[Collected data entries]

################

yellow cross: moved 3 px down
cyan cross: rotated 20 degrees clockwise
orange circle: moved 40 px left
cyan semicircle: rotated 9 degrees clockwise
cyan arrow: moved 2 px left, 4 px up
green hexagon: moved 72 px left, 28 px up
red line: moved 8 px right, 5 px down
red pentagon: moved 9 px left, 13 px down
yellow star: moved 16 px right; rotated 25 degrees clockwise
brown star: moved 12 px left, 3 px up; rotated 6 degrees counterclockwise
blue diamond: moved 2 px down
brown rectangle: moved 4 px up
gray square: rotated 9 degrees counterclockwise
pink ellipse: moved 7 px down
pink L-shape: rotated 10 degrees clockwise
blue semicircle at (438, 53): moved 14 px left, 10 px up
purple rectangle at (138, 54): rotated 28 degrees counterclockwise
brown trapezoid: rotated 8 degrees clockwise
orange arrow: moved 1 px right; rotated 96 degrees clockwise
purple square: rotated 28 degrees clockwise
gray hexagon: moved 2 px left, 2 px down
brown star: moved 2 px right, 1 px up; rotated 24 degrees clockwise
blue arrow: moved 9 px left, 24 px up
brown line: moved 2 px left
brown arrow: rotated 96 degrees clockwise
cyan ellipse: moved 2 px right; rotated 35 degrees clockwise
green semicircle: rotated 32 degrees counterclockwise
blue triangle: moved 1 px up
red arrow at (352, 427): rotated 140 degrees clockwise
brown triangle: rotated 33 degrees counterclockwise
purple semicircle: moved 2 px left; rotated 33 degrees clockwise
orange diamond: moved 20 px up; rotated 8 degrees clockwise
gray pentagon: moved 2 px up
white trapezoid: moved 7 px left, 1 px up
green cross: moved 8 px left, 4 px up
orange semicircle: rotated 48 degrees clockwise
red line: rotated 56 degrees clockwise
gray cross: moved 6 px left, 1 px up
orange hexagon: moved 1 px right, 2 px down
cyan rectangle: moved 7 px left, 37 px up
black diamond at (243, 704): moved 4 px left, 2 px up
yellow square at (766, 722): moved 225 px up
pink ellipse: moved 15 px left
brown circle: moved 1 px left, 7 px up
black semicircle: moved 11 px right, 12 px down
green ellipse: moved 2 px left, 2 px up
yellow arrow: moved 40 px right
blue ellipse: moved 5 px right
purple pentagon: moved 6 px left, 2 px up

################

Request -> Rewrite every line of the listing above as a numbered list, leaving out any blank lines.

Answer below ->
1. yellow cross: moved 3 px down
2. cyan cross: rotated 20 degrees clockwise
3. orange circle: moved 40 px left
4. cyan semicircle: rotated 9 degrees clockwise
5. cyan arrow: moved 2 px left, 4 px up
6. green hexagon: moved 72 px left, 28 px up
7. red line: moved 8 px right, 5 px down
8. red pentagon: moved 9 px left, 13 px down
9. yellow star: moved 16 px right; rotated 25 degrees clockwise
10. brown star: moved 12 px left, 3 px up; rotated 6 degrees counterclockwise
11. blue diamond: moved 2 px down
12. brown rectangle: moved 4 px up
13. gray square: rotated 9 degrees counterclockwise
14. pink ellipse: moved 7 px down
15. pink L-shape: rotated 10 degrees clockwise
16. blue semicircle at (438, 53): moved 14 px left, 10 px up
17. purple rectangle at (138, 54): rotated 28 degrees counterclockwise
18. brown trapezoid: rotated 8 degrees clockwise
19. orange arrow: moved 1 px right; rotated 96 degrees clockwise
20. purple square: rotated 28 degrees clockwise
21. gray hexagon: moved 2 px left, 2 px down
22. brown star: moved 2 px right, 1 px up; rotated 24 degrees clockwise
23. blue arrow: moved 9 px left, 24 px up
24. brown line: moved 2 px left
25. brown arrow: rotated 96 degrees clockwise
26. cyan ellipse: moved 2 px right; rotated 35 degrees clockwise
27. green semicircle: rotated 32 degrees counterclockwise
28. blue triangle: moved 1 px up
29. red arrow at (352, 427): rotated 140 degrees clockwise
30. brown triangle: rotated 33 degrees counterclockwise
31. purple semicircle: moved 2 px left; rotated 33 degrees clockwise
32. orange diamond: moved 20 px up; rotated 8 degrees clockwise
33. gray pentagon: moved 2 px up
34. white trapezoid: moved 7 px left, 1 px up
35. green cross: moved 8 px left, 4 px up
36. orange semicircle: rotated 48 degrees clockwise
37. red line: rotated 56 degrees clockwise
38. gray cross: moved 6 px left, 1 px up
39. orange hexagon: moved 1 px right, 2 px down
40. cyan rectangle: moved 7 px left, 37 px up
41. black diamond at (243, 704): moved 4 px left, 2 px up
42. yellow square at (766, 722): moved 225 px up
43. pink ellipse: moved 15 px left
44. brown circle: moved 1 px left, 7 px up
45. black semicircle: moved 11 px right, 12 px down
46. green ellipse: moved 2 px left, 2 px up
47. yellow arrow: moved 40 px right
48. blue ellipse: moved 5 px right
49. purple pentagon: moved 6 px left, 2 px up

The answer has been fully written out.